Source data
....................
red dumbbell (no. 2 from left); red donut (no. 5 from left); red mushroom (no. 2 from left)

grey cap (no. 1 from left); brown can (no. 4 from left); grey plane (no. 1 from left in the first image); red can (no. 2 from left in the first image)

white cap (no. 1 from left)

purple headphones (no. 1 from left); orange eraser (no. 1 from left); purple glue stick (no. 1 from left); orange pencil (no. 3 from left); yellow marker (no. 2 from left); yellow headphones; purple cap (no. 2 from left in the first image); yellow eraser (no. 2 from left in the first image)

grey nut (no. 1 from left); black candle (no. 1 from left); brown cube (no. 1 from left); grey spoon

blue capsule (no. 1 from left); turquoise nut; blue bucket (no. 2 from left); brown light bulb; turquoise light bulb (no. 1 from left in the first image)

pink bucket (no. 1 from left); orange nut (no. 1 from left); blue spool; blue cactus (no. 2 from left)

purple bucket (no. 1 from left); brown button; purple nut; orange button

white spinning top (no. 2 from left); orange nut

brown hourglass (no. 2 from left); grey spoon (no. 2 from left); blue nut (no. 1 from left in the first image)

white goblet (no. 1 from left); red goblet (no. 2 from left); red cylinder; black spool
....................
• **Problem to solve**
Which lines of the records hold the string "purple"? Copy each one.

• **Output for this task**
purple headphones (no. 1 from left); orange eraser (no. 1 from left); purple glue stick (no. 1 from left); orange pencil (no. 3 from left); yellow marker (no. 2 from left); yellow headphones; purple cap (no. 2 from left in the first image); yellow eraser (no. 2 from left in the first image)
purple bucket (no. 1 from left); brown button; purple nut; orange button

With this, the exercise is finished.